(Given data)

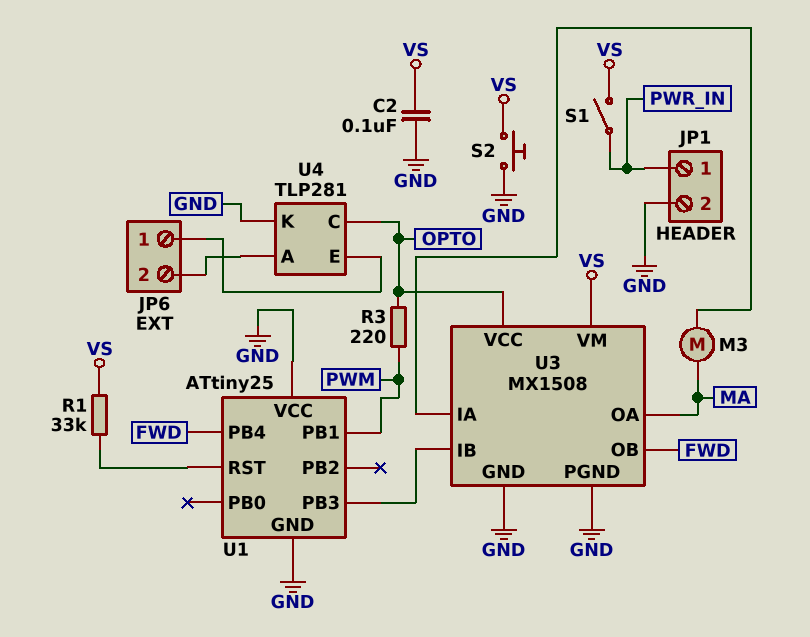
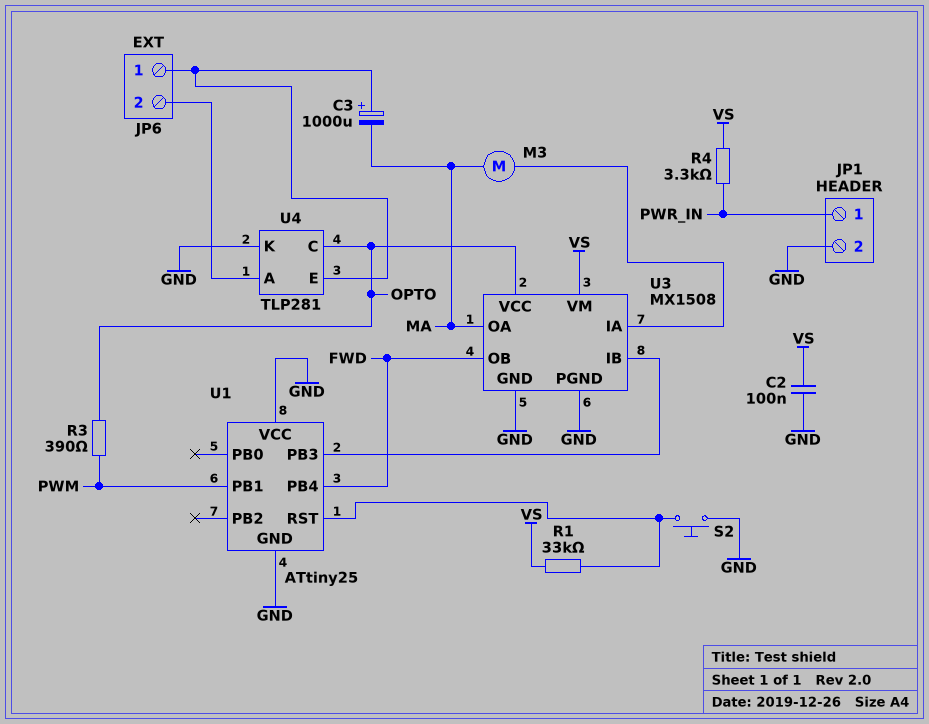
C3: none -> 1000uF (plus JP6/1, minus MA)
R3: 220 (OPTO, PWM) -> 390 (OPTO, PWM)
R4: none -> 3.3k (PWR_IN, VS)
S1: switch (PWR_IN, VS) -> none
S2: button (GND, VS) -> button (GND, U1/RST)

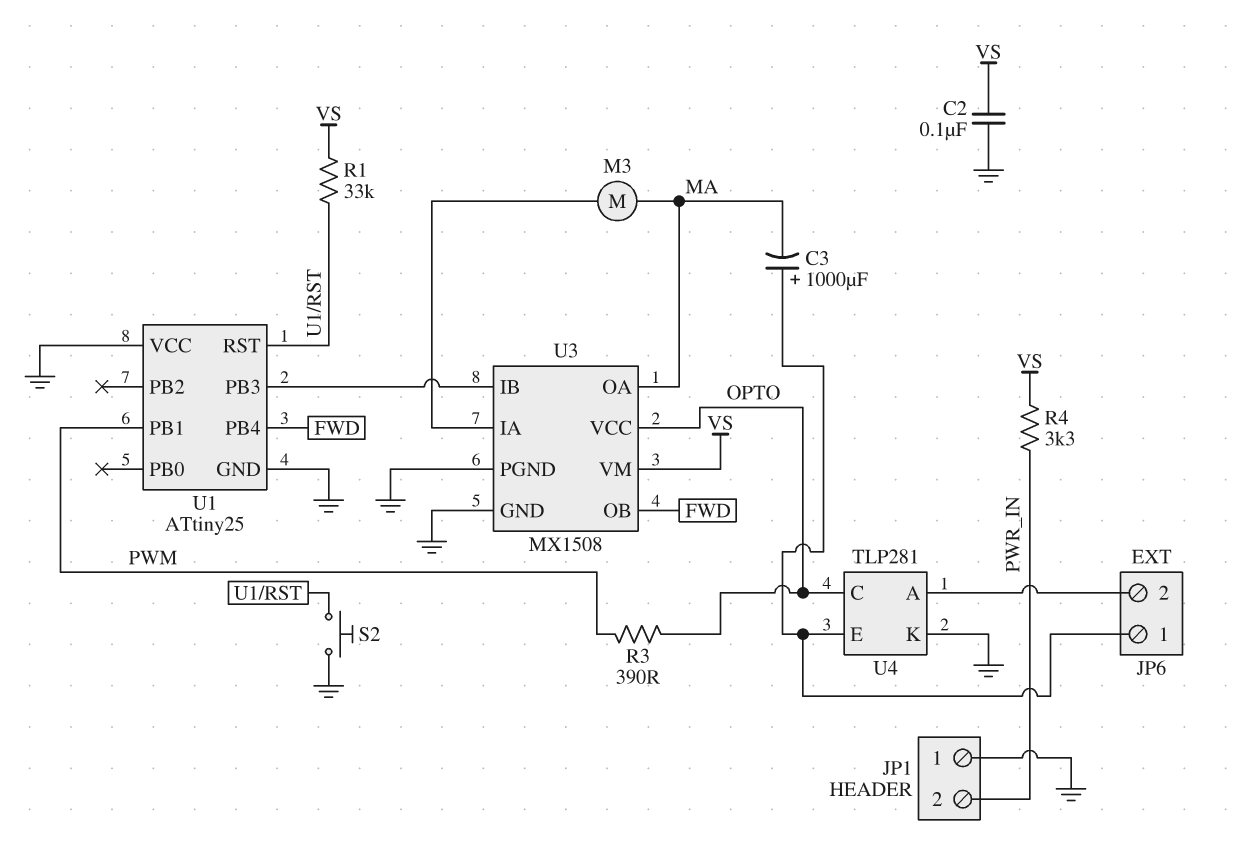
JP1 pin 1: PWR_IN -> GND
JP1 pin 2: GND -> PWR_IN

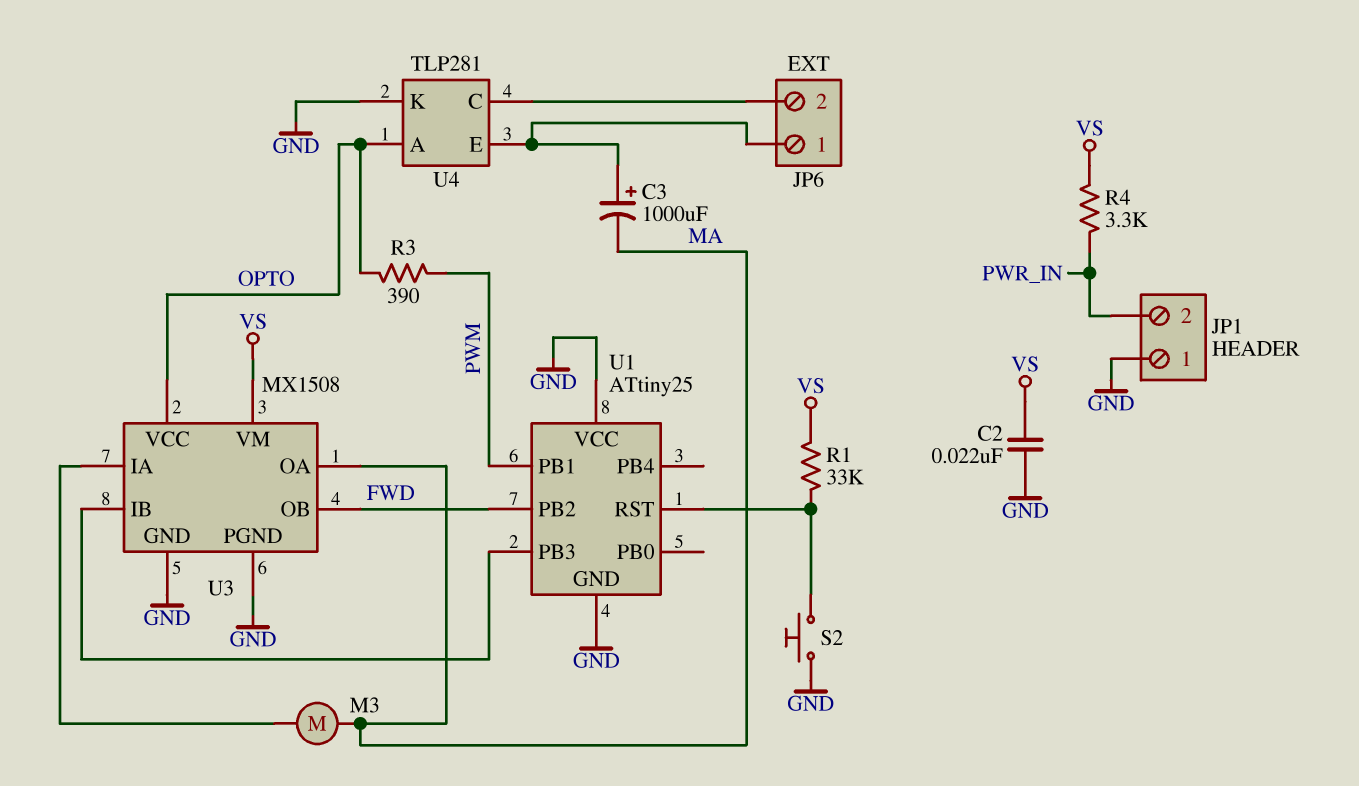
C2: 100nF (GND, VS) -> 22nF (GND, VS)
U1 pin PB2: none -> FWD
U1 pin PB4: FWD -> none
U4 pin A: JP6/2 -> OPTO
U4 pin C: OPTO -> JP6/2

(End Given data)

What needs to be done: Please give the entries again word for word, without any pictures.

Solution to this problem:
C3: none -> 1000uF (plus JP6/1, minus MA)
R3: 220 (OPTO, PWM) -> 390 (OPTO, PWM)
R4: none -> 3.3k (PWR_IN, VS)
S1: switch (PWR_IN, VS) -> none
S2: button (GND, VS) -> button (GND, U1/RST)

JP1 pin 1: PWR_IN -> GND
JP1 pin 2: GND -> PWR_IN

C2: 100nF (GND, VS) -> 22nF (GND, VS)
U1 pin PB2: none -> FWD
U1 pin PB4: FWD -> none
U4 pin A: JP6/2 -> OPTO
U4 pin C: OPTO -> JP6/2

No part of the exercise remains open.